**Exercise details**
Return the lines of the data below, from the one containing "second_place: [364, 464]" through the very last, exactly and with both ends included; no pictures.

*** Opening Data for review ***

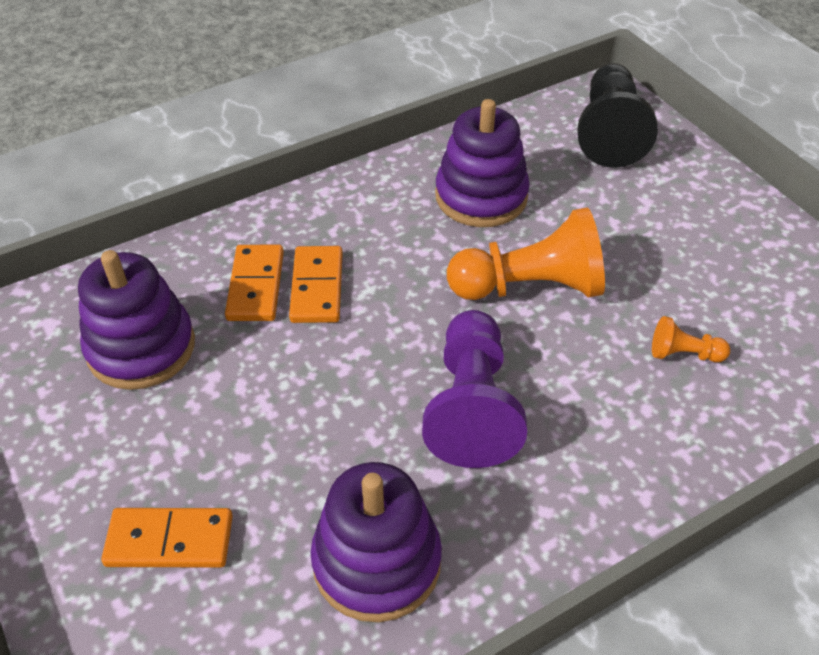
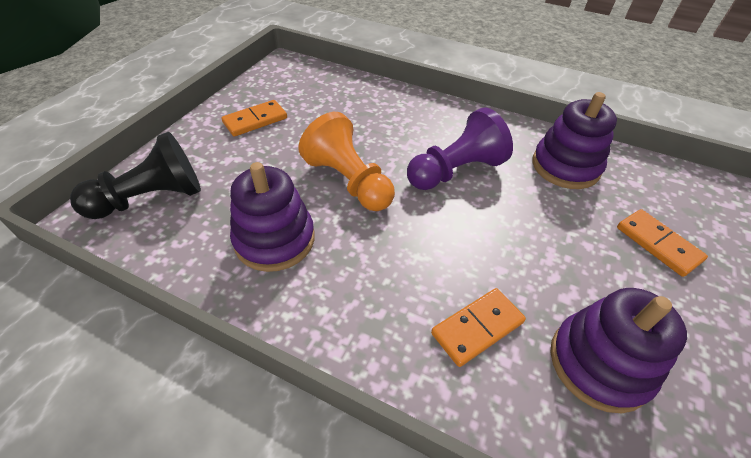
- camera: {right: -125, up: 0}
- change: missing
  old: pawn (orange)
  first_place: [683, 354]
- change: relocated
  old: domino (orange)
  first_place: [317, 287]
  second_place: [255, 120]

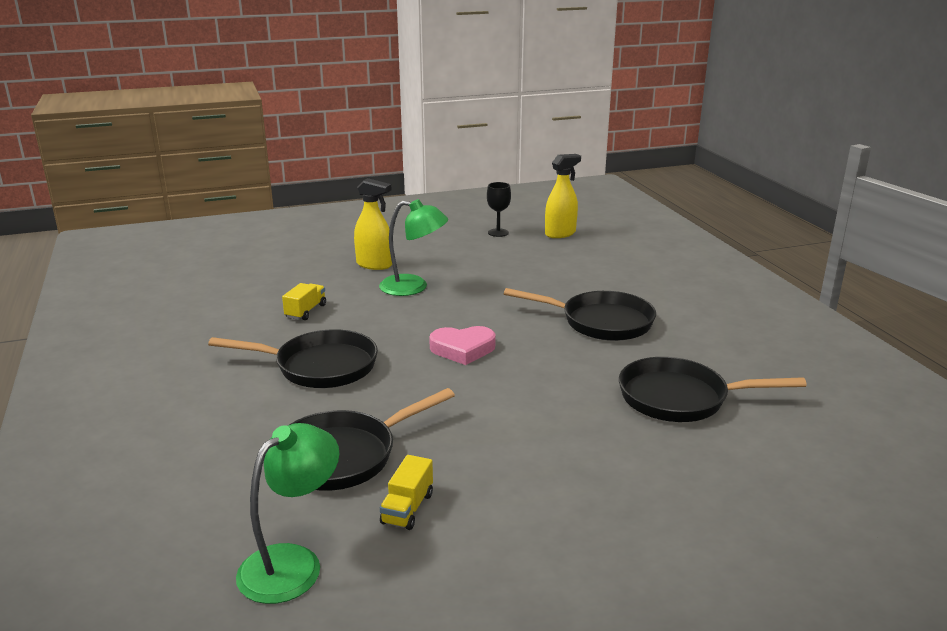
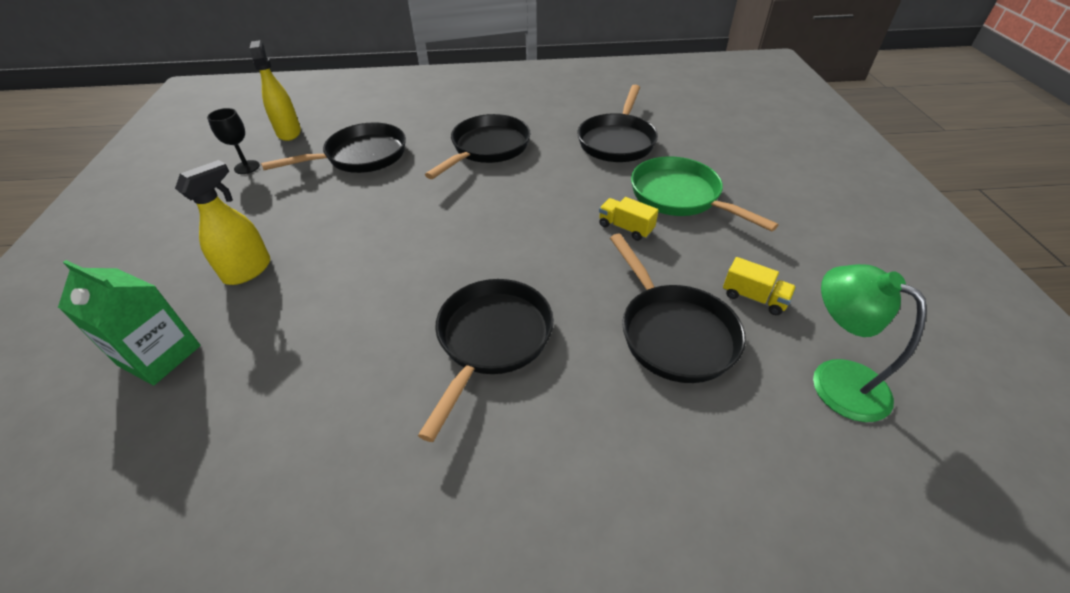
- camera: {right: -75, up: 20}
- change: missing
  old: lamp (green)
  first_place: [413, 287]
- change: missing
  old: heart (pink)
  first_place: [463, 349]
- change: appeared
  new: carton (green)
  second_place: [160, 355]
- change: appeared
  new: pan (black)
  second_place: [360, 156]
- change: appeared
  new: pan (green)
  second_place: [680, 197]
- change: relocated
  old: truck (yellow)
  first_place: [306, 311]
  second_place: [625, 228]

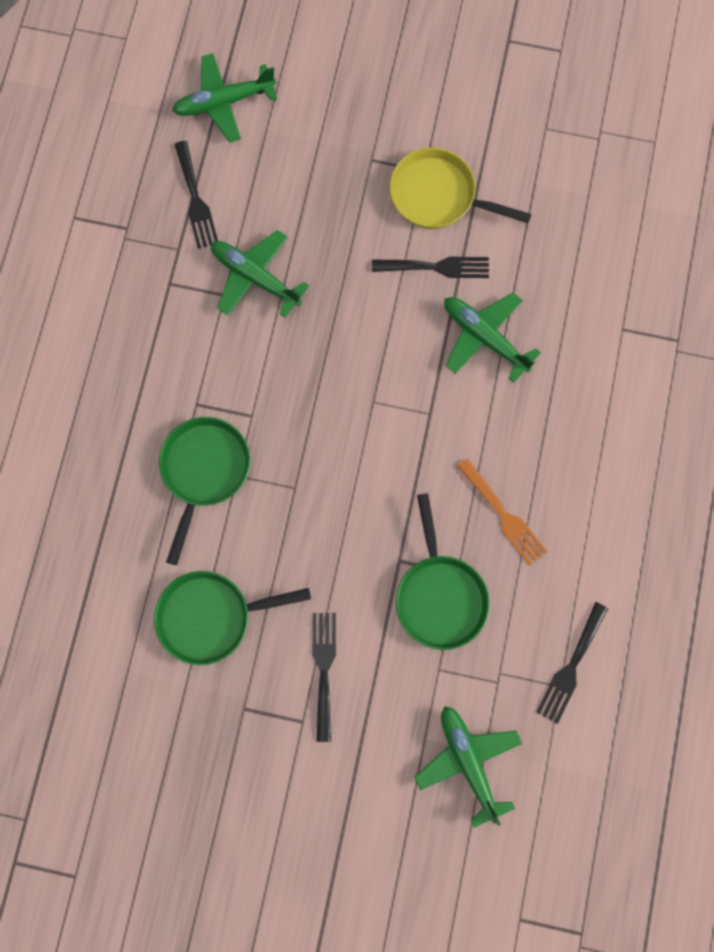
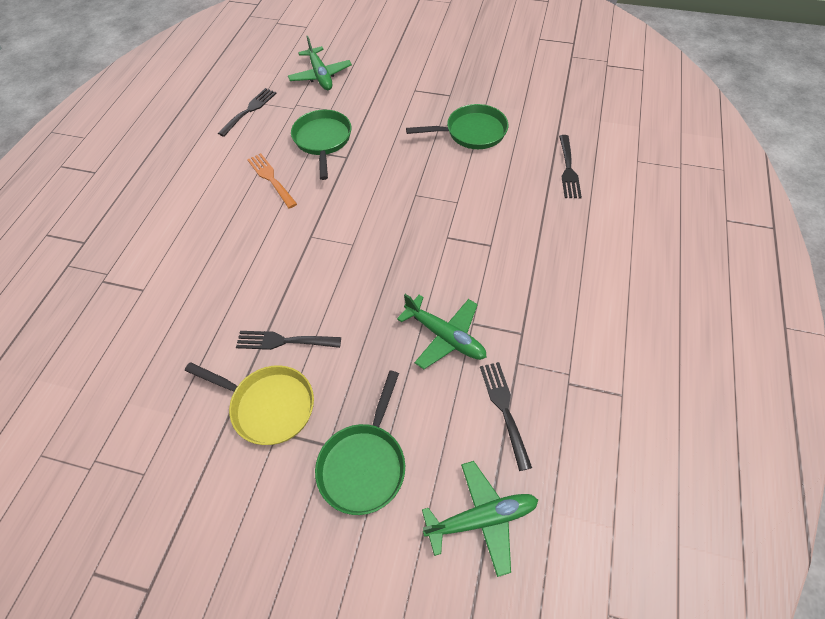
- camera: {right: -175, up: -20}
- change: missing
  old: plane (green)
  first_place: [484, 337]
- change: relocated
  old: pan (green)
  first_place: [204, 471]
  second_place: [364, 464]
- change: relocated
  old: fork (black)
  first_place: [324, 669]
  second_place: [568, 169]

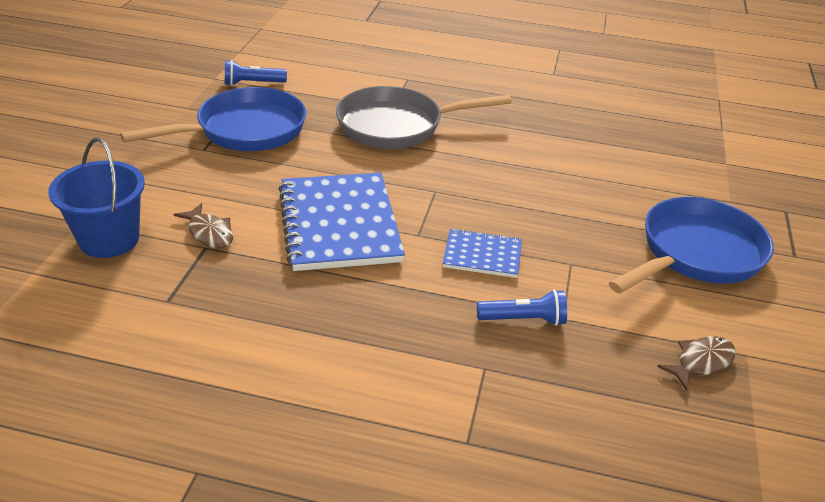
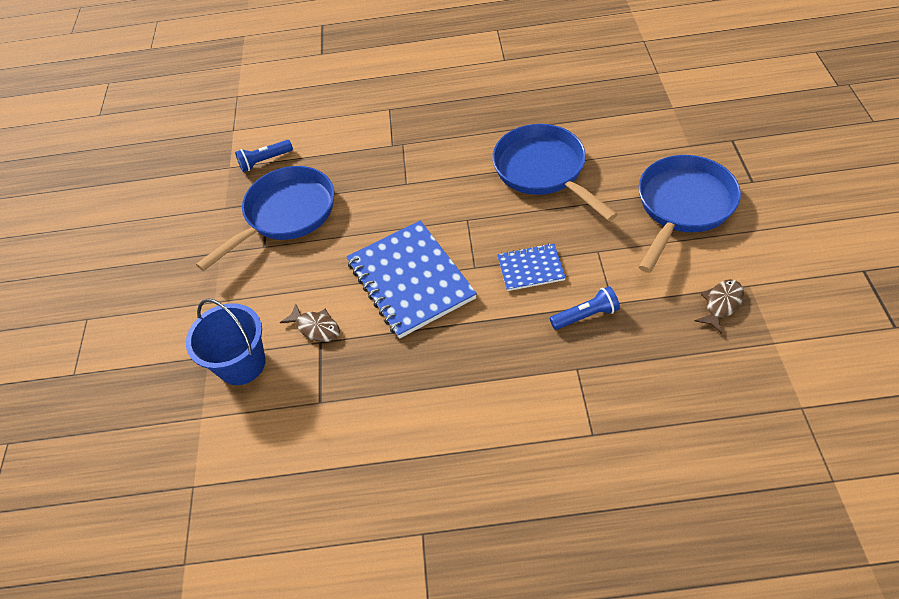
- camera: {right: -10, up: 15}
- change: missing
  old: pan (grey)
  first_place: [397, 126]
- change: appeared
  new: pan (blue)
  second_place: [543, 171]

*** Closing Data for review ***

**Exercise result**
  second_place: [364, 464]
- change: relocated
  old: fork (black)
  first_place: [324, 669]
  second_place: [568, 169]

- camera: {right: -10, up: 15}
- change: missing
  old: pan (grey)
  first_place: [397, 126]
- change: appeared
  new: pan (blue)
  second_place: [543, 171]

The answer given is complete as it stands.